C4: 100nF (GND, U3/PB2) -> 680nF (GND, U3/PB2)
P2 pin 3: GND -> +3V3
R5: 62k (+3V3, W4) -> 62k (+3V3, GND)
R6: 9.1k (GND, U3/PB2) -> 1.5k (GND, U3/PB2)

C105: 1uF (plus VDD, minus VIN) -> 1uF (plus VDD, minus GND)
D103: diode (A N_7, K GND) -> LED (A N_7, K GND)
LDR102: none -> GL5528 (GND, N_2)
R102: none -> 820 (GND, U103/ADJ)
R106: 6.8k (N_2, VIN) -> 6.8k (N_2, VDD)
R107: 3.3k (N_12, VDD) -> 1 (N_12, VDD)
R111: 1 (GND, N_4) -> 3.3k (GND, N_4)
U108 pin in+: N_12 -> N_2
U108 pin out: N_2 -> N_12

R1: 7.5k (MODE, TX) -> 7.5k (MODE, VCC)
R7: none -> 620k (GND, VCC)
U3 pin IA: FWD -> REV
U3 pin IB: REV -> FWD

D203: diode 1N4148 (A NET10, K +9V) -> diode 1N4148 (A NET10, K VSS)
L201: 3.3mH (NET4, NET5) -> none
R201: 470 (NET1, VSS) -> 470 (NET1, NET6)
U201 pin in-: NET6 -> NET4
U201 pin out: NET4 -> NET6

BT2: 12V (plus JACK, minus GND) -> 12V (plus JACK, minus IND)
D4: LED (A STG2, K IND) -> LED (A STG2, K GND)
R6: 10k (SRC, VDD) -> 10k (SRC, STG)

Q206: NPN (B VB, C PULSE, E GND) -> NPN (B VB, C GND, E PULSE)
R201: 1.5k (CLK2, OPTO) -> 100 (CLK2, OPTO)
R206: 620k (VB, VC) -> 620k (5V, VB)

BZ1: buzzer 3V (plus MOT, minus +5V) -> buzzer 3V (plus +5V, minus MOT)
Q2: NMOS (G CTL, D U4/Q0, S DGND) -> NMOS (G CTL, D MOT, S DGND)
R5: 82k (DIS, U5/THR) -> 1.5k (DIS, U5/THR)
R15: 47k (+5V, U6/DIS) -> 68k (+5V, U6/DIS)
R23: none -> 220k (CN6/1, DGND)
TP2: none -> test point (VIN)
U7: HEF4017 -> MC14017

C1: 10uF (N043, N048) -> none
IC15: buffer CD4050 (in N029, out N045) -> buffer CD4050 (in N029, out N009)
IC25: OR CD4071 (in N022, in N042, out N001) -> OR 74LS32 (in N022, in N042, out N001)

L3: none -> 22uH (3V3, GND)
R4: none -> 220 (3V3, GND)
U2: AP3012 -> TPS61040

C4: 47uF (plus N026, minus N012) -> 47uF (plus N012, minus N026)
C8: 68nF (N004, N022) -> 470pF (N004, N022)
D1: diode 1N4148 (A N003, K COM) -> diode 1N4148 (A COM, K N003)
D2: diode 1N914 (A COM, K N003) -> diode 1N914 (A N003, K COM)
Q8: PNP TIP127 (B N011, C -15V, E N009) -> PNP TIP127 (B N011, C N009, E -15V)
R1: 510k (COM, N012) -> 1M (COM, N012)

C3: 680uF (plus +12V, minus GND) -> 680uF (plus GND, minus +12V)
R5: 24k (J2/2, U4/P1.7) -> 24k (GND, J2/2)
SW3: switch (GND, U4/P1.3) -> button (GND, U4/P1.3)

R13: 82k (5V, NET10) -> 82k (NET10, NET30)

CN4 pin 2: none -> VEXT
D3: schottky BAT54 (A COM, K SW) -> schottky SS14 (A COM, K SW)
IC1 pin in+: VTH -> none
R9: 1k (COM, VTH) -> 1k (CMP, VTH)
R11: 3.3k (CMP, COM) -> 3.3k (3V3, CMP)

◇ ◇ ◇ ◇ ◇

- **Your task**
Every line above that holds "DGND" should be copied out.

- **Solution to the problem**
Q2: NMOS (G CTL, D U4/Q0, S DGND) -> NMOS (G CTL, D MOT, S DGND)
R23: none -> 220k (CN6/1, DGND)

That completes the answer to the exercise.